Object tracking records:
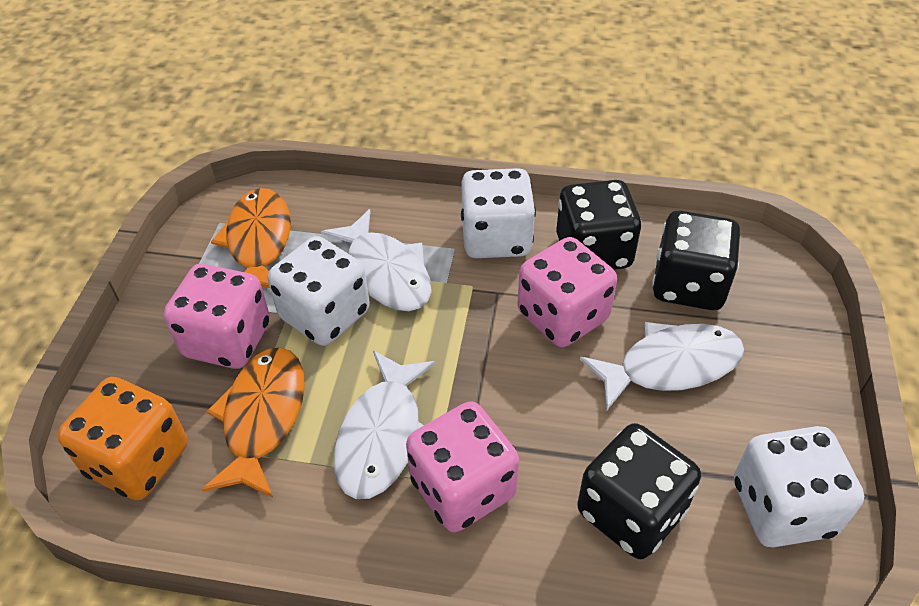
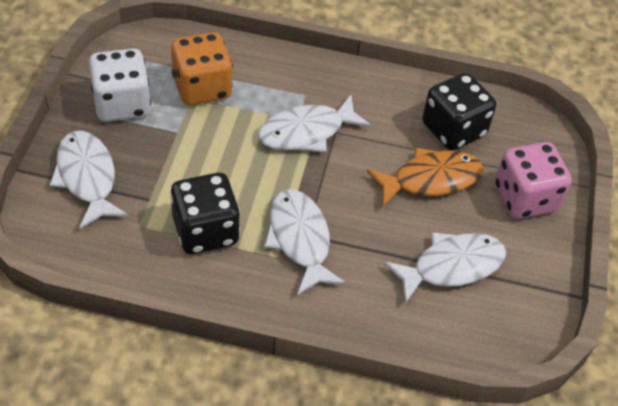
black dice: 3 -> 2
orange fish: 2 -> 1
pink dice: 3 -> 1
white dice: 3 -> 1
white fish: 3 -> 4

Assigned task: Scan the records above for lines with the word "dice", then say how many there are, giving the number alone.

Answer for this exercise: 3